Below are the records. Gather each line that holds "padlock".

□ □ □ □ □

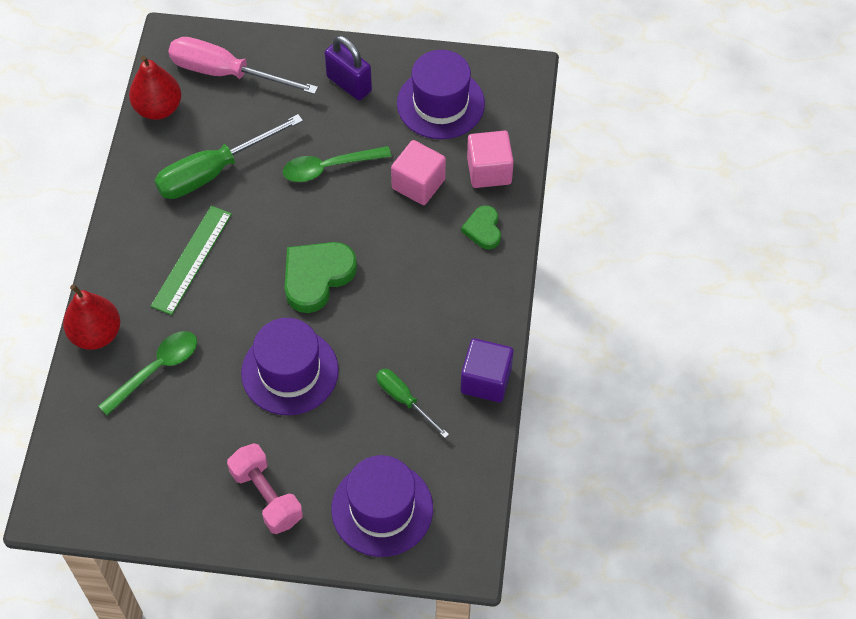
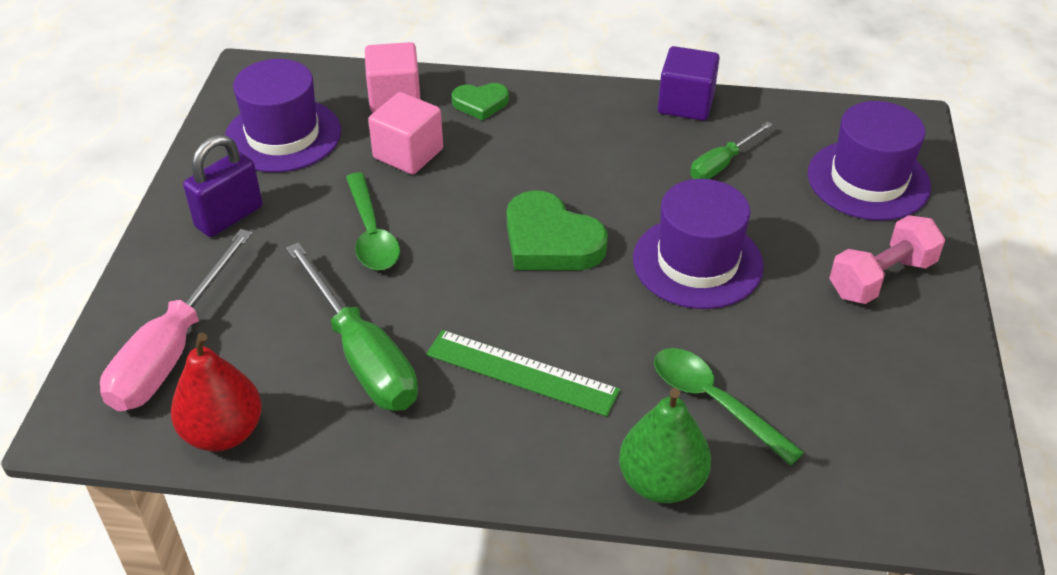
camera: 90 degrees left, 15 degrees down
(96, 334) = (661, 482): red pear -> green pear

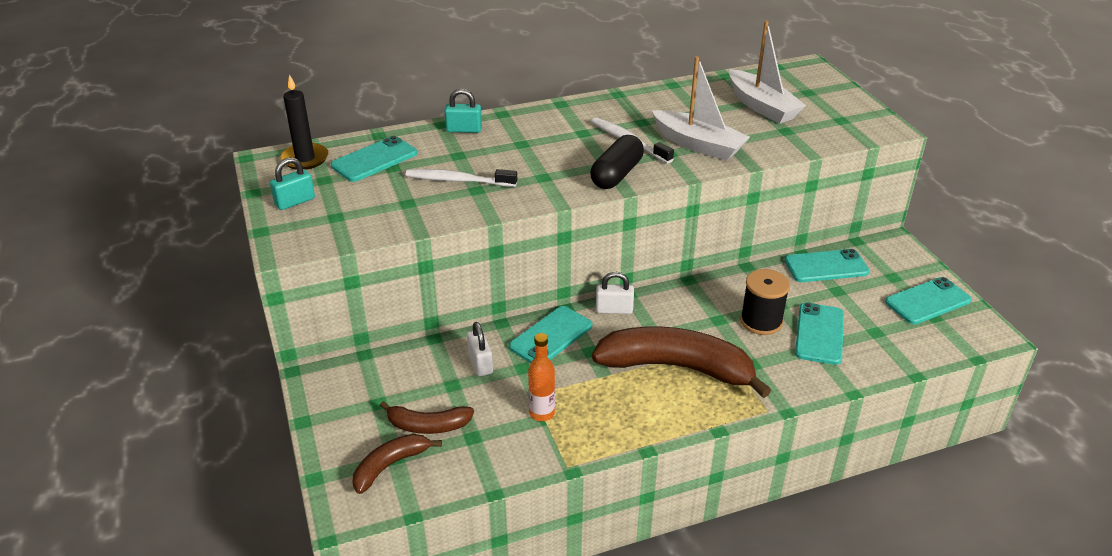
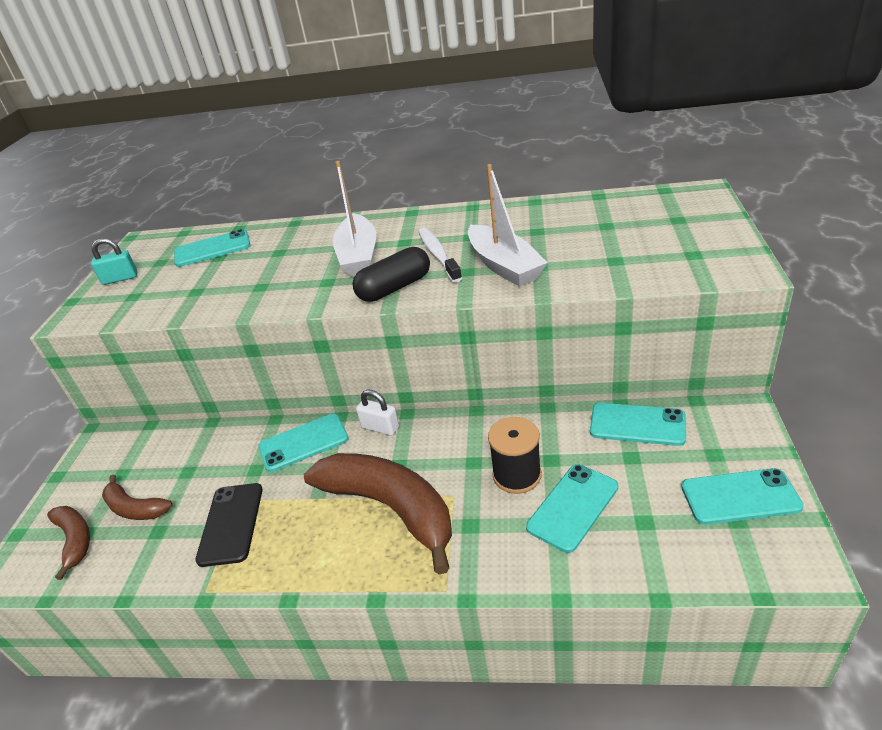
camera: 30 degrees right, 0 degrees up
(305, 159) = (166, 243): black candle -> none
(390, 465) = (75, 540): brown banana -> brown banana turned 75 degrees clockwise
(458, 180) = (254, 276): white toothbrush -> none
(464, 130) = (306, 229): turquoise padlock -> none
(480, 363) = (225, 456): white padlock -> none
(542, 413) = (231, 524): orange bottle -> black phone
(761, 106) = (609, 231): white boat -> white boat (358, 256)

□ □ □ □ □

_Answer below_
(464, 130) = (306, 229): turquoise padlock -> none
(480, 363) = (225, 456): white padlock -> none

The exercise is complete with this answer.